▸ The task:
Word for word, transcribe the data below from the line with "grey button [328,306,376,345] -> none" to the line with "turquoise hammer [242,352,339,391]", keeping both of those lines.

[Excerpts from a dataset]
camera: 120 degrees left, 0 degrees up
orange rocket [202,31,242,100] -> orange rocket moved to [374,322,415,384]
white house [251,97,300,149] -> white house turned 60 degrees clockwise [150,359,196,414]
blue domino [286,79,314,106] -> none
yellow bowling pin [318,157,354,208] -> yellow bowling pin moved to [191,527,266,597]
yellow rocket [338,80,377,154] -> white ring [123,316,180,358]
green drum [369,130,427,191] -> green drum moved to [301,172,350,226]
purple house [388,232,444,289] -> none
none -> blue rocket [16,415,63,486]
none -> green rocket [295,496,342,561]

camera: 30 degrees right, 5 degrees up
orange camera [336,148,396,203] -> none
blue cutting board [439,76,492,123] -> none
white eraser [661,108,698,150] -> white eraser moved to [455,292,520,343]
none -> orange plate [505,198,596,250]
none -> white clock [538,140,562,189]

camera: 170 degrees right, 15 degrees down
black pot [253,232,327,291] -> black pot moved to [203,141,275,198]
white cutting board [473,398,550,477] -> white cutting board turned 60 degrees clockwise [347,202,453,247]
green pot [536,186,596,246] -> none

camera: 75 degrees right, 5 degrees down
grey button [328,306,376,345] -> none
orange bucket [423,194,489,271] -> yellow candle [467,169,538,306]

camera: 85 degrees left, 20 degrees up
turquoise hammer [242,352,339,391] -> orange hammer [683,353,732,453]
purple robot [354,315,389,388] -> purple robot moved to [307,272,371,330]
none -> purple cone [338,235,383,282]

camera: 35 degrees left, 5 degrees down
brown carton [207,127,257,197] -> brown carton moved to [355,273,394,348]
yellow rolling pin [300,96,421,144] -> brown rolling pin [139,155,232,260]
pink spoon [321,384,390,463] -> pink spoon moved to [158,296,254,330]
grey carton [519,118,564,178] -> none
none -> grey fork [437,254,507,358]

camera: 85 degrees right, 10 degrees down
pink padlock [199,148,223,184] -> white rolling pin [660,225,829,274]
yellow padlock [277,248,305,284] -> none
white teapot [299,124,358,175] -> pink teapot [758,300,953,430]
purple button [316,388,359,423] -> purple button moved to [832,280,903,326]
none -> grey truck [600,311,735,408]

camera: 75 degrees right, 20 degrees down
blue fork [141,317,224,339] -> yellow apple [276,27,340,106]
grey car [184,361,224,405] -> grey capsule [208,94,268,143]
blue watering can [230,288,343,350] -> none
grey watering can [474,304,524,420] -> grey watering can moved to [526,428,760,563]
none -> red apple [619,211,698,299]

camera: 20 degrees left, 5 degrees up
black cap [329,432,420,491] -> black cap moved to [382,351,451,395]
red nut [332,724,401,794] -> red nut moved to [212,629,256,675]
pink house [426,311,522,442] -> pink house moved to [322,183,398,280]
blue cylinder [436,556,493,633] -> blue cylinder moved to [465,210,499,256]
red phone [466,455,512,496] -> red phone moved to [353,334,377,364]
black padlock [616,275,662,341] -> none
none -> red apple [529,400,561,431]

▸ Solution to the problem:
grey button [328,306,376,345] -> none
orange bucket [423,194,489,271] -> yellow candle [467,169,538,306]

camera: 85 degrees left, 20 degrees up
turquoise hammer [242,352,339,391] -> orange hammer [683,353,732,453]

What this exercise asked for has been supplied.